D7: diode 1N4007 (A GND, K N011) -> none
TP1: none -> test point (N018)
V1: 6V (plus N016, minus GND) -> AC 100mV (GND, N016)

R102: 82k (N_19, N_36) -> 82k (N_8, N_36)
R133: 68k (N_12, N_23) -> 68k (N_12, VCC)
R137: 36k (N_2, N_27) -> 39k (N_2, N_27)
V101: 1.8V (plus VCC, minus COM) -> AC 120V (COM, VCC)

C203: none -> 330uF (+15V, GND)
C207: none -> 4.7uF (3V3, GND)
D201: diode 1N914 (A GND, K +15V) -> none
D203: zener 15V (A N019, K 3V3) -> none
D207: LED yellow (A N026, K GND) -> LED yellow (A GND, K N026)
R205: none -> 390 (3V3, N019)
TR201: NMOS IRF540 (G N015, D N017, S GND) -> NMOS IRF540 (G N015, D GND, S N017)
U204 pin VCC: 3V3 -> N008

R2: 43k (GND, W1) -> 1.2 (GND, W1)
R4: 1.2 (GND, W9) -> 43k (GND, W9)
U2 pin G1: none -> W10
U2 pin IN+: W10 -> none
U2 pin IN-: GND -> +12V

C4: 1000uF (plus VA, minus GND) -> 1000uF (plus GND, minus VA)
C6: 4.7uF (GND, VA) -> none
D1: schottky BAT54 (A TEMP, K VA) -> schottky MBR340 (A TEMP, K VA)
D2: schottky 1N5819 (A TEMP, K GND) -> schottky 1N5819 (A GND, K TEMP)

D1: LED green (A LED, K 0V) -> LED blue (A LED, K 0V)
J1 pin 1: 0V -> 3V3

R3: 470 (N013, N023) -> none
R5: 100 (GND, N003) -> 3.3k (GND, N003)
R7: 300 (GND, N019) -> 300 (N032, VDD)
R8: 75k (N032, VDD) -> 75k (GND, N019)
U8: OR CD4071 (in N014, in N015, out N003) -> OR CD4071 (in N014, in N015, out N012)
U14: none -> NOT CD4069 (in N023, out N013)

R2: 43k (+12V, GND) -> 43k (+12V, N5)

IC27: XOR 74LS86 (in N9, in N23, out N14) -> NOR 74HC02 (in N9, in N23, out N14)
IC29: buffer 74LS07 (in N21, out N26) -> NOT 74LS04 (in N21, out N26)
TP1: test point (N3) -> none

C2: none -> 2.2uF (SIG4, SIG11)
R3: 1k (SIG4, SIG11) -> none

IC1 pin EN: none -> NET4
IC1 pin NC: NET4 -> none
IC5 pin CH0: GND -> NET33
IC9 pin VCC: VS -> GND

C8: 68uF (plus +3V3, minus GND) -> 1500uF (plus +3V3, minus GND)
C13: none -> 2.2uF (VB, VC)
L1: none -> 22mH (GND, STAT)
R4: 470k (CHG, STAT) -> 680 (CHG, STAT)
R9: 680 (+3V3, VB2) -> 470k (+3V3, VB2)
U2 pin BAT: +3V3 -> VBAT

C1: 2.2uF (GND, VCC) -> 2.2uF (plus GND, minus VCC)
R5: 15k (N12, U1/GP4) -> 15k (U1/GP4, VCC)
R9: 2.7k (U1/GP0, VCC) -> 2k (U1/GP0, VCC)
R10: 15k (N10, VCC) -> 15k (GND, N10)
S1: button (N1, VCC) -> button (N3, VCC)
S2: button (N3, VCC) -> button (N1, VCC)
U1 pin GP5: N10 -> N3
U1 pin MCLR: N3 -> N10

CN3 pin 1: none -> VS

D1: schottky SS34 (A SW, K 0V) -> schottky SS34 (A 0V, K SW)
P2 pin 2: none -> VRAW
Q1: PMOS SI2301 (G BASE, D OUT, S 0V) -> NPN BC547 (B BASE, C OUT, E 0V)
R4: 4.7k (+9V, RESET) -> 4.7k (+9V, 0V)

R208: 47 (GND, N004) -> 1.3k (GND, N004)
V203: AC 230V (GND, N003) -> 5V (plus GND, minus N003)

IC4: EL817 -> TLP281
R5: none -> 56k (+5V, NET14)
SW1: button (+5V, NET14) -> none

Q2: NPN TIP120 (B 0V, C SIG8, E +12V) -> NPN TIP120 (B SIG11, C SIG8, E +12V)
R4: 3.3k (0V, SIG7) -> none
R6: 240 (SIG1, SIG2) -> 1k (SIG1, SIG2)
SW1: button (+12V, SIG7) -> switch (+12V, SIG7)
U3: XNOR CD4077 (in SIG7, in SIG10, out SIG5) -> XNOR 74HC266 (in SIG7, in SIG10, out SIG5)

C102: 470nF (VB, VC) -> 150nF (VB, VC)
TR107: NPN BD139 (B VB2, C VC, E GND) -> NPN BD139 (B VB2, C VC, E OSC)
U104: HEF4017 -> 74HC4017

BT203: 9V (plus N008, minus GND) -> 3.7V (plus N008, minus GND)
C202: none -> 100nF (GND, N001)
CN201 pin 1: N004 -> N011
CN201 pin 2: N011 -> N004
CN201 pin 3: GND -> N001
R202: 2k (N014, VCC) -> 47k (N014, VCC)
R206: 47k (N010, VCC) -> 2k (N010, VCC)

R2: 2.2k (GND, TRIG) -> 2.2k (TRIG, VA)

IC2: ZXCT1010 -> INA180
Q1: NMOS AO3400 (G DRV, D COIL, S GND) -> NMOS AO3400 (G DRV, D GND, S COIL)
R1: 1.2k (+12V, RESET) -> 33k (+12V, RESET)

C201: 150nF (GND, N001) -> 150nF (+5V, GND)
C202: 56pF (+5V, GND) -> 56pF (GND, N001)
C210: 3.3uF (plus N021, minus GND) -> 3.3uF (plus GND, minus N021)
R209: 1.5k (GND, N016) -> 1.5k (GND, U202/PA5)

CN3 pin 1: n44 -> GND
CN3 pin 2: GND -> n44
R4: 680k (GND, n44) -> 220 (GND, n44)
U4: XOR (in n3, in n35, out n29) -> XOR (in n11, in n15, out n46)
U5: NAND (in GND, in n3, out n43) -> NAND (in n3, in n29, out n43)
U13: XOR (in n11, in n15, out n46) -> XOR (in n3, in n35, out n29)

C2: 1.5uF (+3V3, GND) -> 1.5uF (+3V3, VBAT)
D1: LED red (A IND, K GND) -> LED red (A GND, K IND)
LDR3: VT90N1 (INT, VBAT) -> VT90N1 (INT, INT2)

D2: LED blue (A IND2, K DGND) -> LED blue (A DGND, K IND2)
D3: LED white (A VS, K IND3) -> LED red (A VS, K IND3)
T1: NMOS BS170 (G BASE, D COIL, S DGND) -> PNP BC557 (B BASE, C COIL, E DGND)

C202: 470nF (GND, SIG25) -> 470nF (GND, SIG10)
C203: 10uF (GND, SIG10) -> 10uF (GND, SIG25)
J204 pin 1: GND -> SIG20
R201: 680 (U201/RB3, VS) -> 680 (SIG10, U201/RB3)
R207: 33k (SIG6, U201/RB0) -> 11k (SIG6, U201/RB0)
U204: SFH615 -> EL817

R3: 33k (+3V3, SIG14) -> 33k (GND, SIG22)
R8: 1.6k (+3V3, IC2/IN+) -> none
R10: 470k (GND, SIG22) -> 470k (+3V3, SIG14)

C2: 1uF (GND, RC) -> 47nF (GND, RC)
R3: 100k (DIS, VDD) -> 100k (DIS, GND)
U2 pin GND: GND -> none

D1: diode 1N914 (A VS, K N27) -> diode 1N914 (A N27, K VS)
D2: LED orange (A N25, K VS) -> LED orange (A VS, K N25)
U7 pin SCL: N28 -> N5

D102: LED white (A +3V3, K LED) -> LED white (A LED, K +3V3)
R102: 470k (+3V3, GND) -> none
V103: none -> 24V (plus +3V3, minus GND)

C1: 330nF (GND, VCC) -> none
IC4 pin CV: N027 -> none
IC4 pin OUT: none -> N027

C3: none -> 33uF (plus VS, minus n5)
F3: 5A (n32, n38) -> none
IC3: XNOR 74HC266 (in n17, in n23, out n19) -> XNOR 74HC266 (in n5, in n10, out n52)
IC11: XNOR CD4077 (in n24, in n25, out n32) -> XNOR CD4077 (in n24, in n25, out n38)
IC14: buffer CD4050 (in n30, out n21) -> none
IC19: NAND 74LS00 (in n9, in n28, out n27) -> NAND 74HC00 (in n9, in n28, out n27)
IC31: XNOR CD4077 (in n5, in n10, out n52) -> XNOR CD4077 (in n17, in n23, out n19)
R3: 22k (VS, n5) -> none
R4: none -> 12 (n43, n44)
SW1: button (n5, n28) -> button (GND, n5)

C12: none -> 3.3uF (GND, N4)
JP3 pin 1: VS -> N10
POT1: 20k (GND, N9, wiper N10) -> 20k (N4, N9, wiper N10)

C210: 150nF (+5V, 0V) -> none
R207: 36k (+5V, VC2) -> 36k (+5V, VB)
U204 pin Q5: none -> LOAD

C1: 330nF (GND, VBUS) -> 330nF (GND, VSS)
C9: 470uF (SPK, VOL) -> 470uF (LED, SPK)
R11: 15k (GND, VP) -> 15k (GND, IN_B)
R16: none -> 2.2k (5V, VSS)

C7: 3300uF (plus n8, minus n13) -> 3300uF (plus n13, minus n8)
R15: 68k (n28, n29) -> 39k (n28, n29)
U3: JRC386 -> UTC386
◇ ◇ ◇
- **Task details**
Collect every line with the string "NMOS" from the records, and copy each.

- **Solution for this problem**
TR201: NMOS IRF540 (G N015, D N017, S GND) -> NMOS IRF540 (G N015, D GND, S N017)
Q1: NMOS AO3400 (G DRV, D COIL, S GND) -> NMOS AO3400 (G DRV, D GND, S COIL)
T1: NMOS BS170 (G BASE, D COIL, S DGND) -> PNP BC557 (B BASE, C COIL, E DGND)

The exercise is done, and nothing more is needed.